- **Collection entries**
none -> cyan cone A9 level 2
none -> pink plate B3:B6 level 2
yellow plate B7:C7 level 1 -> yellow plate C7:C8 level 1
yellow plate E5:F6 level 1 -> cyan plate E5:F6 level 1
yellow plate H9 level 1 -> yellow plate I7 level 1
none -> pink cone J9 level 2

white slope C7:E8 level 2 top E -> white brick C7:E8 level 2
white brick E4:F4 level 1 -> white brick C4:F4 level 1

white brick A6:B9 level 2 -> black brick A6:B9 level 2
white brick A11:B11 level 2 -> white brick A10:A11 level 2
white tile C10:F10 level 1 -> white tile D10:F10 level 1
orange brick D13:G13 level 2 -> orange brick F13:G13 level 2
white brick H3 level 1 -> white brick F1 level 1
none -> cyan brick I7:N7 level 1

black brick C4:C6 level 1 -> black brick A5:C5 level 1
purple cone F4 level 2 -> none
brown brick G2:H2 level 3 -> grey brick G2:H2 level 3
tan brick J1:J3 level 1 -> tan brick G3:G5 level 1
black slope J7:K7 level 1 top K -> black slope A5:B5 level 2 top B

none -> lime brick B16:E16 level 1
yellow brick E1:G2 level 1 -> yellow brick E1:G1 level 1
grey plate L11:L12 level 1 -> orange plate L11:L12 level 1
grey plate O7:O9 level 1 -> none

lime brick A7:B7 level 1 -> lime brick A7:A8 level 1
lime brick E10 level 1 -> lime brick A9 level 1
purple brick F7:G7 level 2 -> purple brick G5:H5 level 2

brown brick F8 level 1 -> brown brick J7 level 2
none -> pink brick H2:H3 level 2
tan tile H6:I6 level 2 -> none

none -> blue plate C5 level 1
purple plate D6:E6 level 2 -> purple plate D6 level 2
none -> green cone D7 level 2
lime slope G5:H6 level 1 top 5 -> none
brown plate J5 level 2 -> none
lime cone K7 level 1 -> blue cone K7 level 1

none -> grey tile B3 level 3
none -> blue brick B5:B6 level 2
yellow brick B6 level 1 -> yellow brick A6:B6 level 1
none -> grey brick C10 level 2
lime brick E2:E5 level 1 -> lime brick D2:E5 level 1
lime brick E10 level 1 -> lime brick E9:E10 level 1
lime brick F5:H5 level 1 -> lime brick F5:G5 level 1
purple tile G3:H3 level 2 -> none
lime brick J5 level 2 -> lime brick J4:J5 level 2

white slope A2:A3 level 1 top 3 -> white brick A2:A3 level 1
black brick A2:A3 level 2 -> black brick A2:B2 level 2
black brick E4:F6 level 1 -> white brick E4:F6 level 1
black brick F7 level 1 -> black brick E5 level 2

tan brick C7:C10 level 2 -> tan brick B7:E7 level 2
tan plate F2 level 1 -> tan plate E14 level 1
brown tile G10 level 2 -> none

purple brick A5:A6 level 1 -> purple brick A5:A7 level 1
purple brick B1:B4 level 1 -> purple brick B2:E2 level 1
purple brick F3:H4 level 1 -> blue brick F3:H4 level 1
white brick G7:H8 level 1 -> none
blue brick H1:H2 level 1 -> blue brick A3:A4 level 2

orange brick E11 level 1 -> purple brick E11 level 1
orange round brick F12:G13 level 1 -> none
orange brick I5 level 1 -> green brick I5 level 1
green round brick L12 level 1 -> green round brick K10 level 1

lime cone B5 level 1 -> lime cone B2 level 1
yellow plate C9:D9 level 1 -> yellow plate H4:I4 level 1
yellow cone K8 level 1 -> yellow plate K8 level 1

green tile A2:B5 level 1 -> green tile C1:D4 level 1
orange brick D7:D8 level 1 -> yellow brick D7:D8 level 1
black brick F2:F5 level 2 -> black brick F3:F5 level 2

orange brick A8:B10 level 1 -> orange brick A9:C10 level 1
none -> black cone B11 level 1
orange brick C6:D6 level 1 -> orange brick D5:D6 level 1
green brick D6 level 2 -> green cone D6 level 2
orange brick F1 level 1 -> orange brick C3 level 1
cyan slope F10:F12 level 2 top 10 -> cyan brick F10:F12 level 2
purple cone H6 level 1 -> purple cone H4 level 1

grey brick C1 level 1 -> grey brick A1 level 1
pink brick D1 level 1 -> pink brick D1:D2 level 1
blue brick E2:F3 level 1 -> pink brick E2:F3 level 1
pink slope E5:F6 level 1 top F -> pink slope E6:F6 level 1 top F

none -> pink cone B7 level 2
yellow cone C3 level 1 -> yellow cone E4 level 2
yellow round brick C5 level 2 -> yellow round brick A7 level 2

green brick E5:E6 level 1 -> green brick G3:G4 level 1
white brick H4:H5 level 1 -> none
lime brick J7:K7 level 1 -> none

- **Exercise instructions**
Taking the entries from their first line through the line with "white slope C7:E8", inclusive, restate each line word for word and give nothing else.

- **Written response**
none -> cyan cone A9 level 2
none -> pink plate B3:B6 level 2
yellow plate B7:C7 level 1 -> yellow plate C7:C8 level 1
yellow plate E5:F6 level 1 -> cyan plate E5:F6 level 1
yellow plate H9 level 1 -> yellow plate I7 level 1
none -> pink cone J9 level 2

white slope C7:E8 level 2 top E -> white brick C7:E8 level 2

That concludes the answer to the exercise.